[Material for the task]
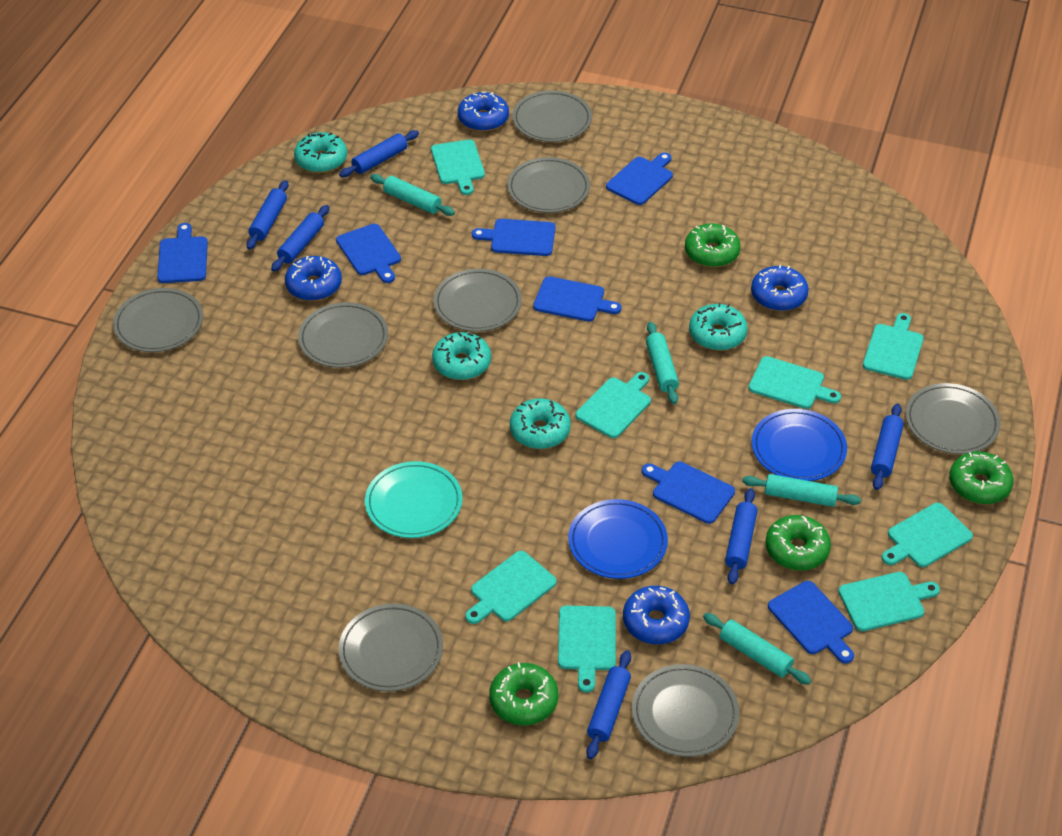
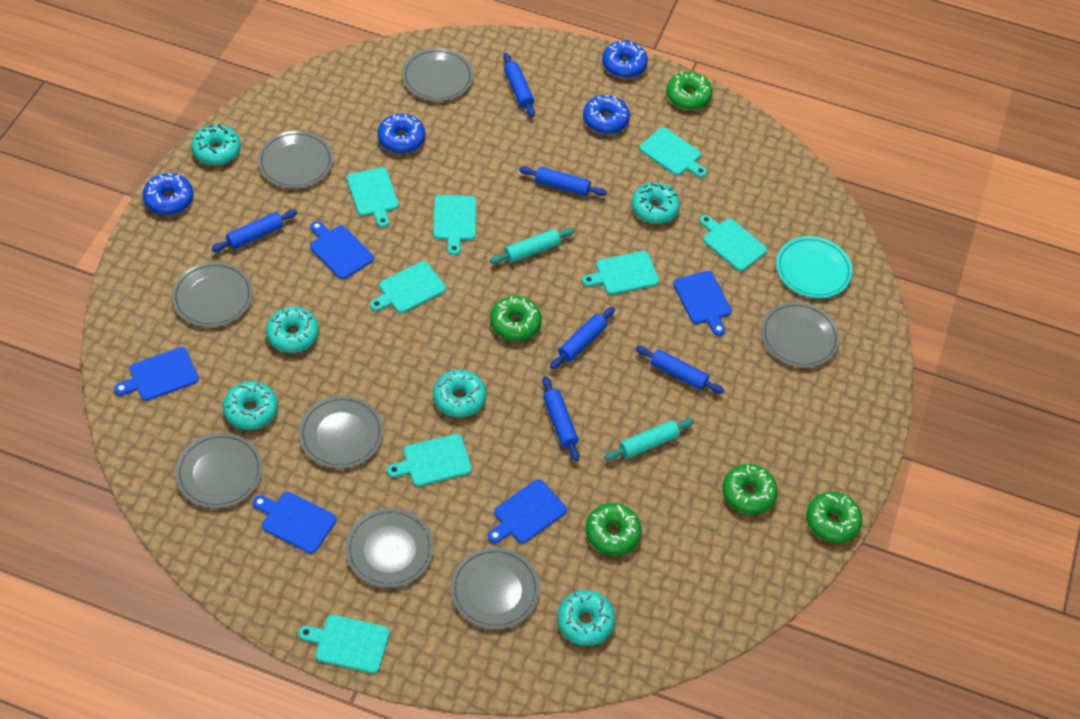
blue cutting board: 7 -> 5
blue plate: 2 -> 0
green donut: 4 -> 5
turquoise donut: 4 -> 6
turquoise rolling pin: 4 -> 2

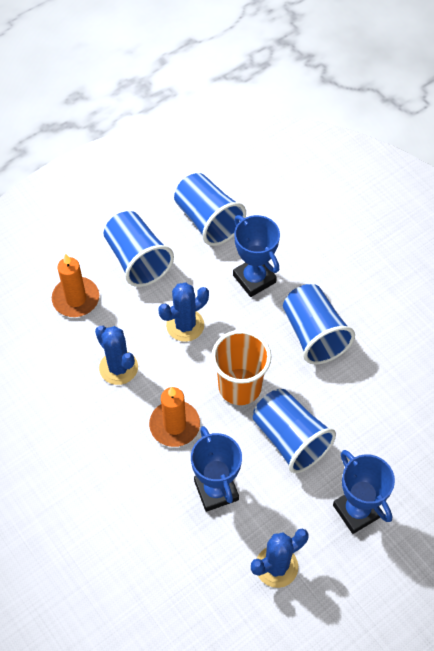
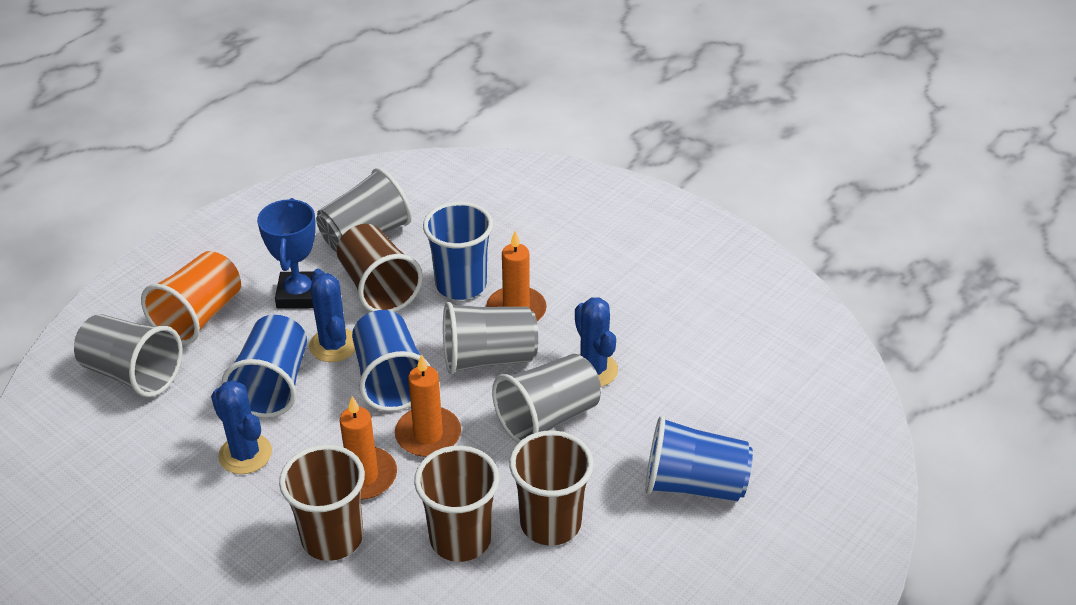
blue trophy: 3 -> 1
brown cup: 0 -> 4
grey cup: 0 -> 4
orange candle: 2 -> 3

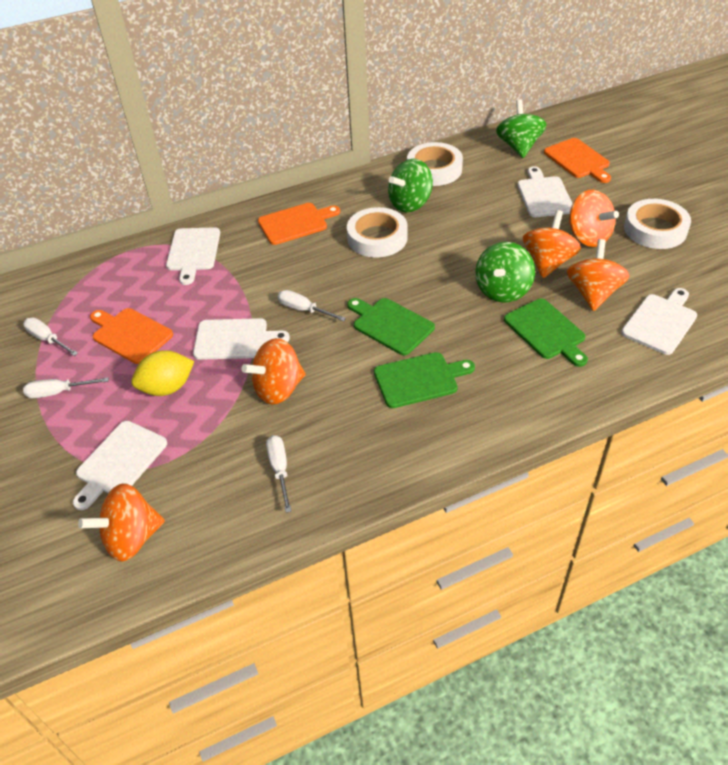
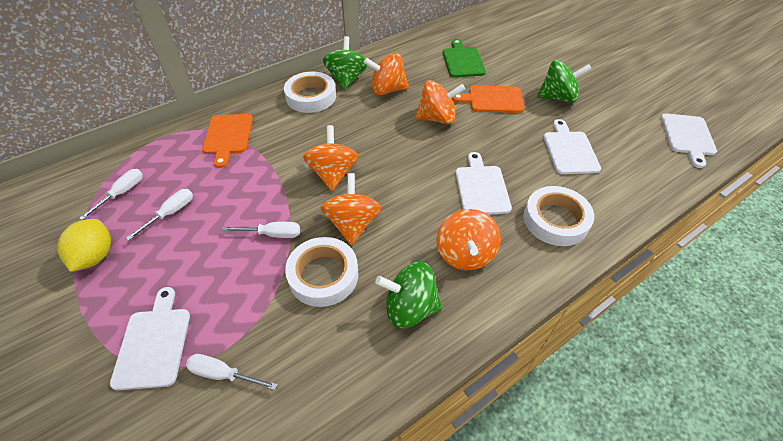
green cutting board: 3 -> 1
orange cutting board: 3 -> 2
white cutting board: 5 -> 4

[How to complete this task] Which lines of the listing contain the string "green"? Copy every one of them.

[Answer for this exercise]
green donut: 4 -> 5
green cutting board: 3 -> 1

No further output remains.